■ **EXERCISE INSTRUCTIONS**
Please reproduce the listing below exactly, leaving out every picture.

■ **GIVEN MATERIAL**
>>
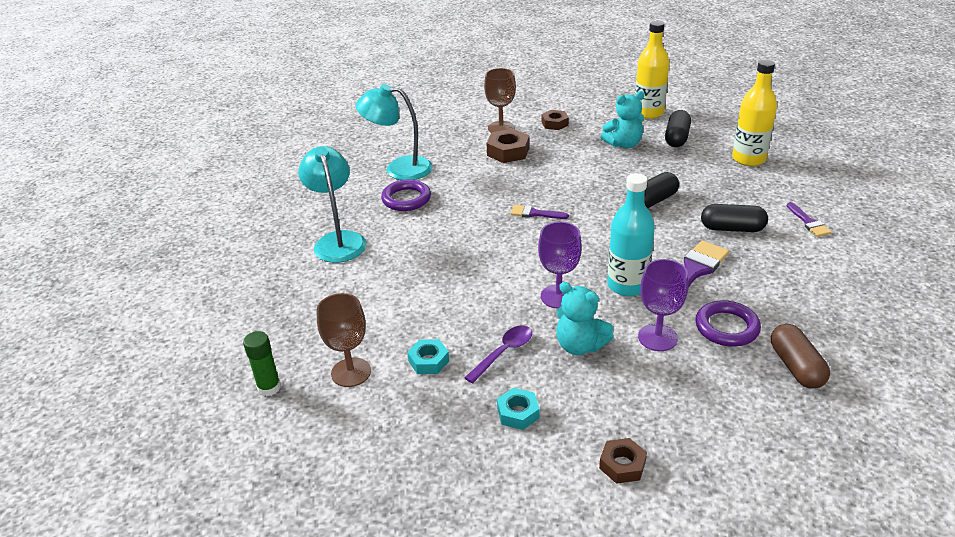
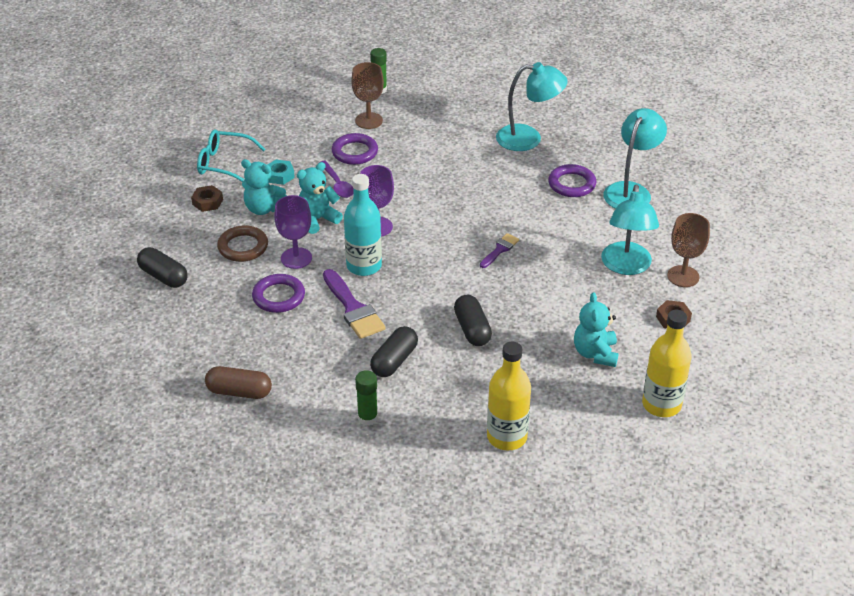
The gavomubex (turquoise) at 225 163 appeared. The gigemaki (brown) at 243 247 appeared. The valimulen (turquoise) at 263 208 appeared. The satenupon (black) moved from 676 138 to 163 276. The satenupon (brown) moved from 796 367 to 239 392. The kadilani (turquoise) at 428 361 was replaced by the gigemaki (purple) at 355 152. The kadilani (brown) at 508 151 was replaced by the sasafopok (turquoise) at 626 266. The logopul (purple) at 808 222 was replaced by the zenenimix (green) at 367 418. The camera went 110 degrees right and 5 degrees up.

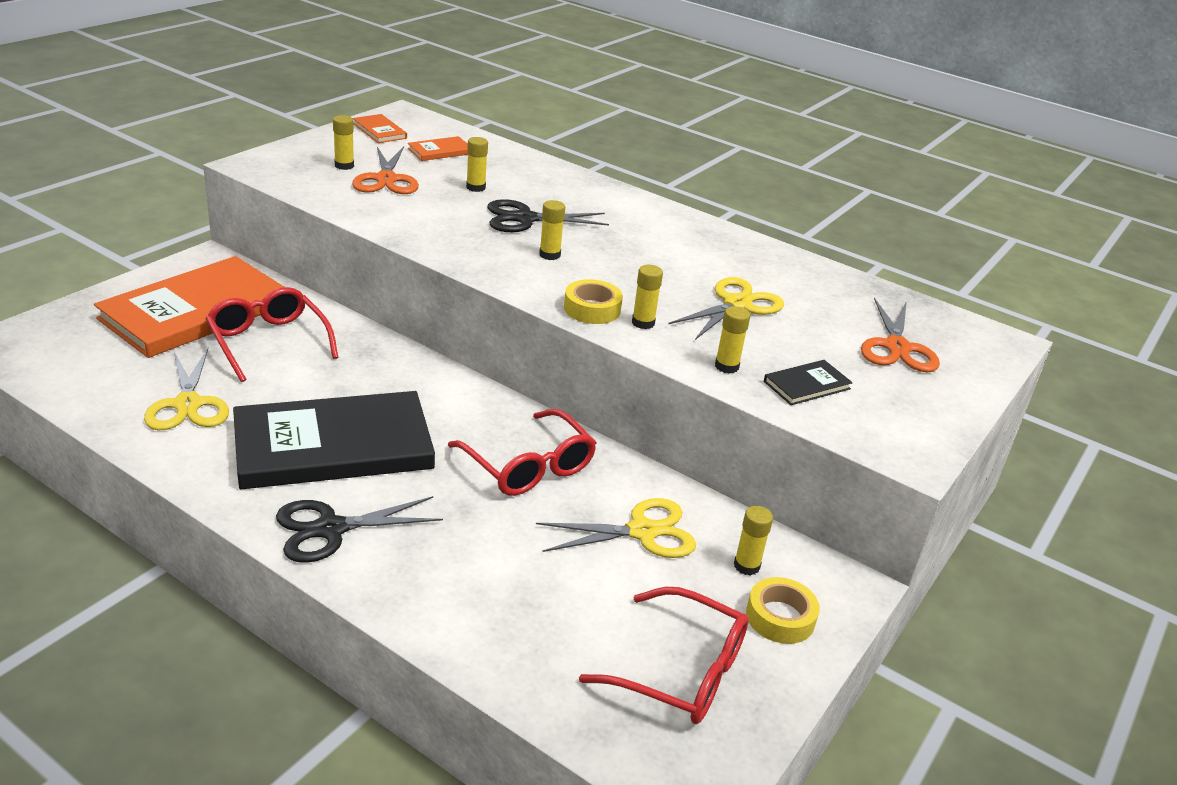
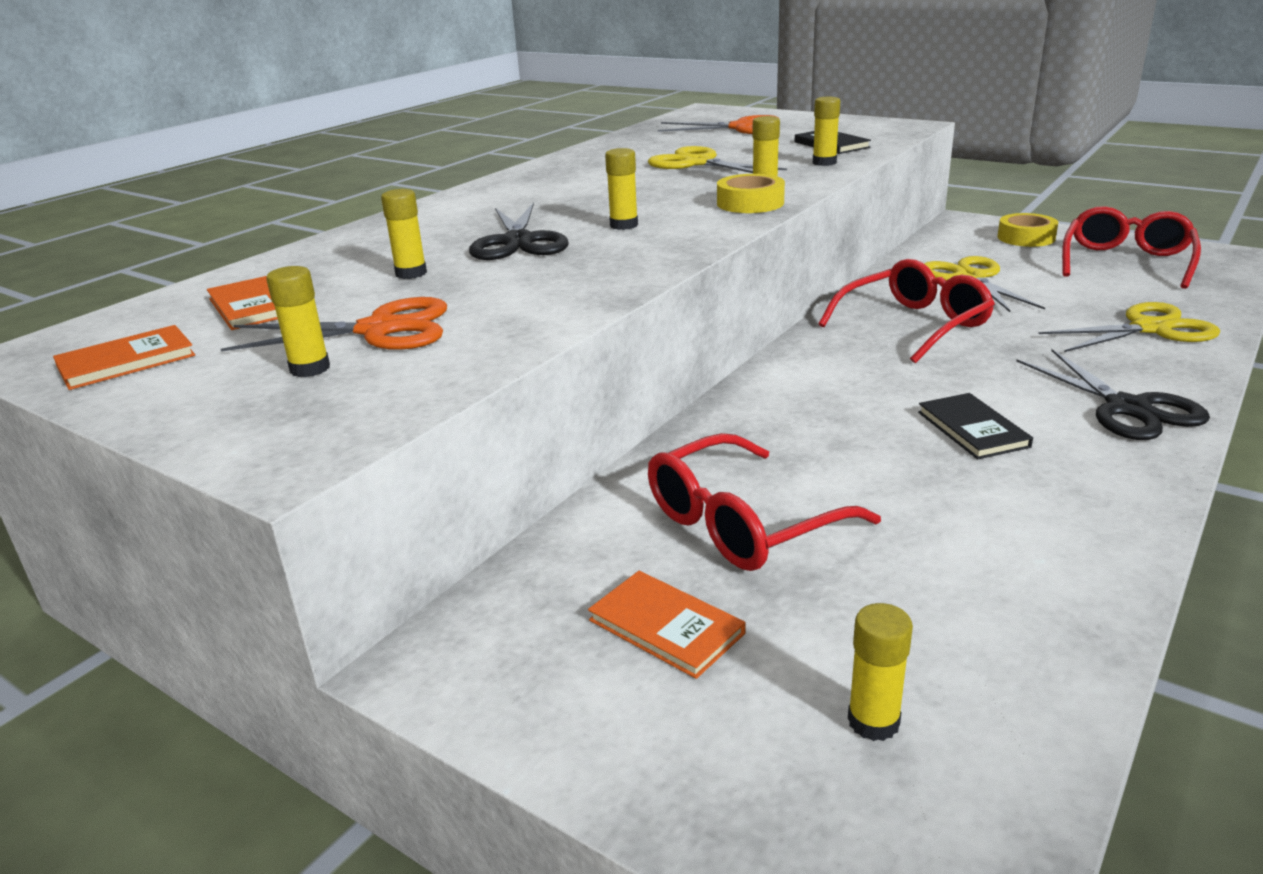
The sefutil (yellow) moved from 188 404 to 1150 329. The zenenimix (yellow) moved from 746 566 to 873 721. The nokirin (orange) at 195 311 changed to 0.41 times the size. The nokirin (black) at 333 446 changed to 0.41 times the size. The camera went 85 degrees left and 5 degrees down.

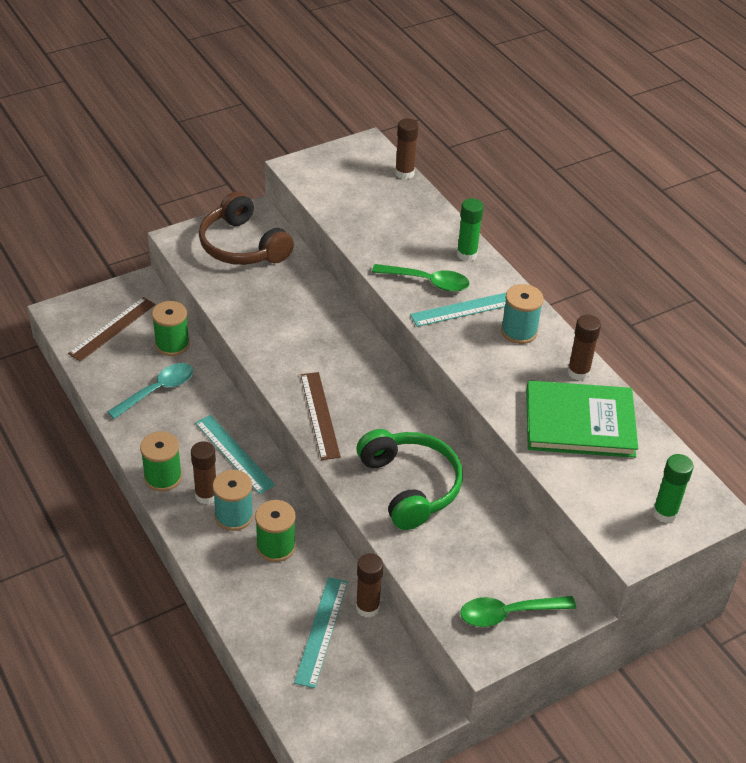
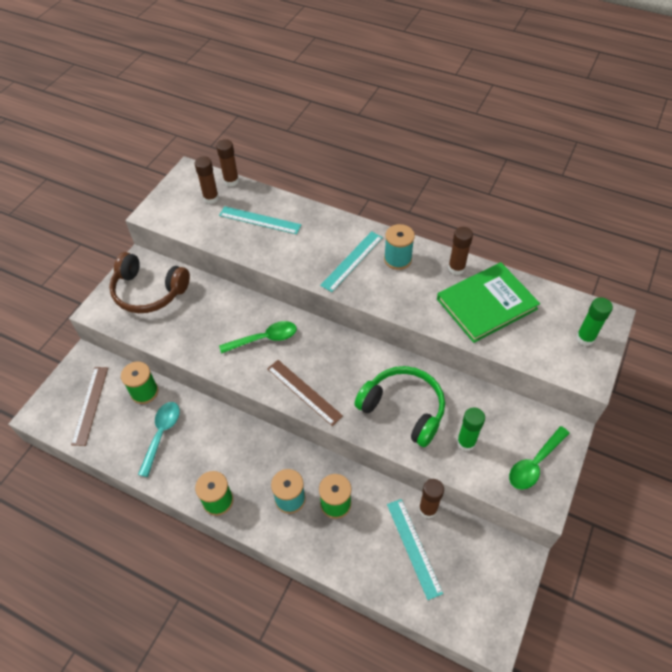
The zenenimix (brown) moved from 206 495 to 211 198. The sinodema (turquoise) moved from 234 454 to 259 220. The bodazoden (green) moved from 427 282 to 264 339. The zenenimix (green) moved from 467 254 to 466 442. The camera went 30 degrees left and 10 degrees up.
<<
■ **OUTPUT OF THE EXERCISE**
The gavomubex (turquoise) at 225 163 appeared. The gigemaki (brown) at 243 247 appeared. The valimulen (turquoise) at 263 208 appeared. The satenupon (black) moved from 676 138 to 163 276. The satenupon (brown) moved from 796 367 to 239 392. The kadilani (turquoise) at 428 361 was replaced by the gigemaki (purple) at 355 152. The kadilani (brown) at 508 151 was replaced by the sasafopok (turquoise) at 626 266. The logopul (purple) at 808 222 was replaced by the zenenimix (green) at 367 418. The camera went 110 degrees right and 5 degrees up.

The sefutil (yellow) moved from 188 404 to 1150 329. The zenenimix (yellow) moved from 746 566 to 873 721. The nokirin (orange) at 195 311 changed to 0.41 times the size. The nokirin (black) at 333 446 changed to 0.41 times the size. The camera went 85 degrees left and 5 degrees down.

The zenenimix (brown) moved from 206 495 to 211 198. The sinodema (turquoise) moved from 234 454 to 259 220. The bodazoden (green) moved from 427 282 to 264 339. The zenenimix (green) moved from 467 254 to 466 442. The camera went 30 degrees left and 10 degrees up.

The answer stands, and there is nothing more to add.